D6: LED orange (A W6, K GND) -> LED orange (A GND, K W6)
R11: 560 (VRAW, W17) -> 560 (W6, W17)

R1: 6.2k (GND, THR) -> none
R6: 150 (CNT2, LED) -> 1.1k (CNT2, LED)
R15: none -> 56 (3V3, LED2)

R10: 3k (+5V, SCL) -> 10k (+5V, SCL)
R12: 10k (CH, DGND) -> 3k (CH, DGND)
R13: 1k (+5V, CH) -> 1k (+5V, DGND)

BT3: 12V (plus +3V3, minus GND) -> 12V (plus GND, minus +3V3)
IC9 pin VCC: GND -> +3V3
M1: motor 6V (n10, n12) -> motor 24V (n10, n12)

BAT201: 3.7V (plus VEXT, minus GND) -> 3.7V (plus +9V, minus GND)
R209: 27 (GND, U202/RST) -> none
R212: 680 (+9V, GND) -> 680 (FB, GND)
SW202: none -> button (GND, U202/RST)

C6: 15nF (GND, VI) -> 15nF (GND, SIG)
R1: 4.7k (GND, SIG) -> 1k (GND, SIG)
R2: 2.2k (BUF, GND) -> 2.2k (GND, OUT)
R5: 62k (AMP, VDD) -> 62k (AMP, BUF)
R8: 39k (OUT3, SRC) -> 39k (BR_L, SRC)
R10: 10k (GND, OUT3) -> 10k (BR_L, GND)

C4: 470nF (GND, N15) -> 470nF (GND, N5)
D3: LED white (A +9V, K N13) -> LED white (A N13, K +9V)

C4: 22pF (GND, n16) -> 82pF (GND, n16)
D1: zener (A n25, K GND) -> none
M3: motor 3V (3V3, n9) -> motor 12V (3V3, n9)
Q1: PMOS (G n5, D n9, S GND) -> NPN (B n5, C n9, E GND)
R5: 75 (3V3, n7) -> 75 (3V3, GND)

**Task statement:** An exact copy of all the records above is needed.

**Your response:**
D6: LED orange (A W6, K GND) -> LED orange (A GND, K W6)
R11: 560 (VRAW, W17) -> 560 (W6, W17)

R1: 6.2k (GND, THR) -> none
R6: 150 (CNT2, LED) -> 1.1k (CNT2, LED)
R15: none -> 56 (3V3, LED2)

R10: 3k (+5V, SCL) -> 10k (+5V, SCL)
R12: 10k (CH, DGND) -> 3k (CH, DGND)
R13: 1k (+5V, CH) -> 1k (+5V, DGND)

BT3: 12V (plus +3V3, minus GND) -> 12V (plus GND, minus +3V3)
IC9 pin VCC: GND -> +3V3
M1: motor 6V (n10, n12) -> motor 24V (n10, n12)

BAT201: 3.7V (plus VEXT, minus GND) -> 3.7V (plus +9V, minus GND)
R209: 27 (GND, U202/RST) -> none
R212: 680 (+9V, GND) -> 680 (FB, GND)
SW202: none -> button (GND, U202/RST)

C6: 15nF (GND, VI) -> 15nF (GND, SIG)
R1: 4.7k (GND, SIG) -> 1k (GND, SIG)
R2: 2.2k (BUF, GND) -> 2.2k (GND, OUT)
R5: 62k (AMP, VDD) -> 62k (AMP, BUF)
R8: 39k (OUT3, SRC) -> 39k (BR_L, SRC)
R10: 10k (GND, OUT3) -> 10k (BR_L, GND)

C4: 470nF (GND, N15) -> 470nF (GND, N5)
D3: LED white (A +9V, K N13) -> LED white (A N13, K +9V)

C4: 22pF (GND, n16) -> 82pF (GND, n16)
D1: zener (A n25, K GND) -> none
M3: motor 3V (3V3, n9) -> motor 12V (3V3, n9)
Q1: PMOS (G n5, D n9, S GND) -> NPN (B n5, C n9, E GND)
R5: 75 (3V3, n7) -> 75 (3V3, GND)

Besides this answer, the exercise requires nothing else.